- About this task -
Please repeat, from the entries that follow, the lines from the one containing "JP1 pin 1: +12V -> GND" through the one containing "U11: NOT (in" exactly, adding nothing.

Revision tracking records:

-------

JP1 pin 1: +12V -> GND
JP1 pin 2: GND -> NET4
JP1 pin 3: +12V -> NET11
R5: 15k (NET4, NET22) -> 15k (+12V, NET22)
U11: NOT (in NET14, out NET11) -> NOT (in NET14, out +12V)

-------

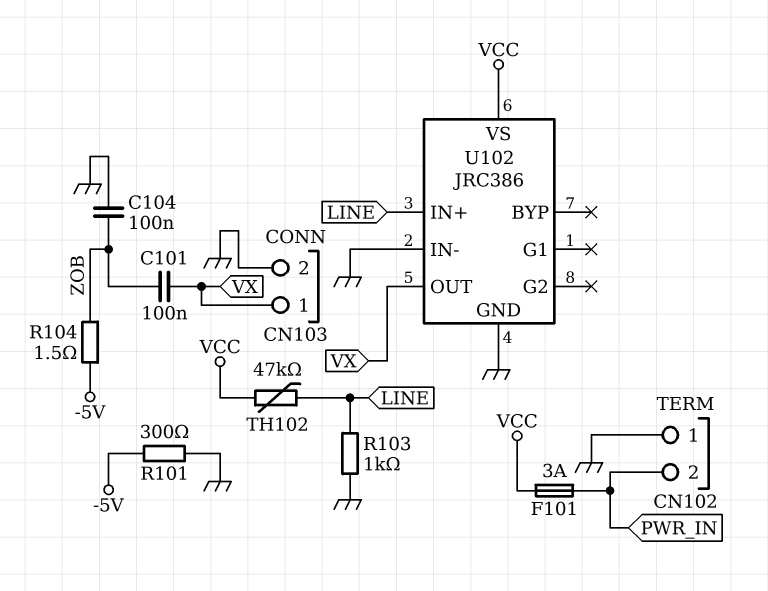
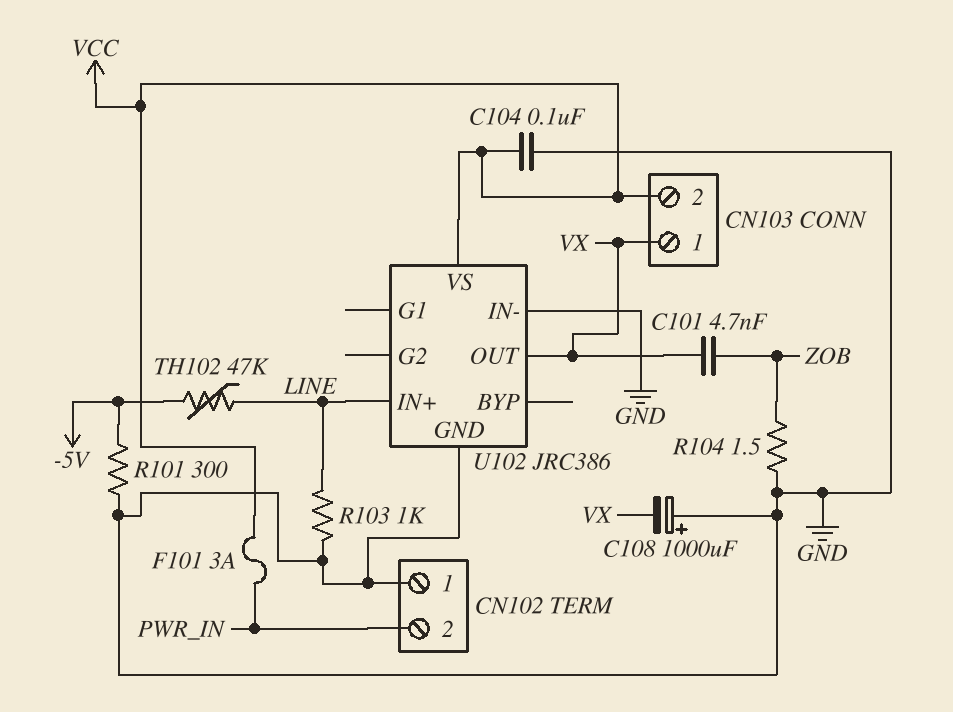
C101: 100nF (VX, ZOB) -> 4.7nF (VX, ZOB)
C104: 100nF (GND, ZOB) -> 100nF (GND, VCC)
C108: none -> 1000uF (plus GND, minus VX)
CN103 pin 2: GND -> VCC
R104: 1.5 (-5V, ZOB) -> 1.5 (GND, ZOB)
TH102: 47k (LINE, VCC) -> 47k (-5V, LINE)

-------

- Reply -
JP1 pin 1: +12V -> GND
JP1 pin 2: GND -> NET4
JP1 pin 3: +12V -> NET11
R5: 15k (NET4, NET22) -> 15k (+12V, NET22)
U11: NOT (in NET14, out NET11) -> NOT (in NET14, out +12V)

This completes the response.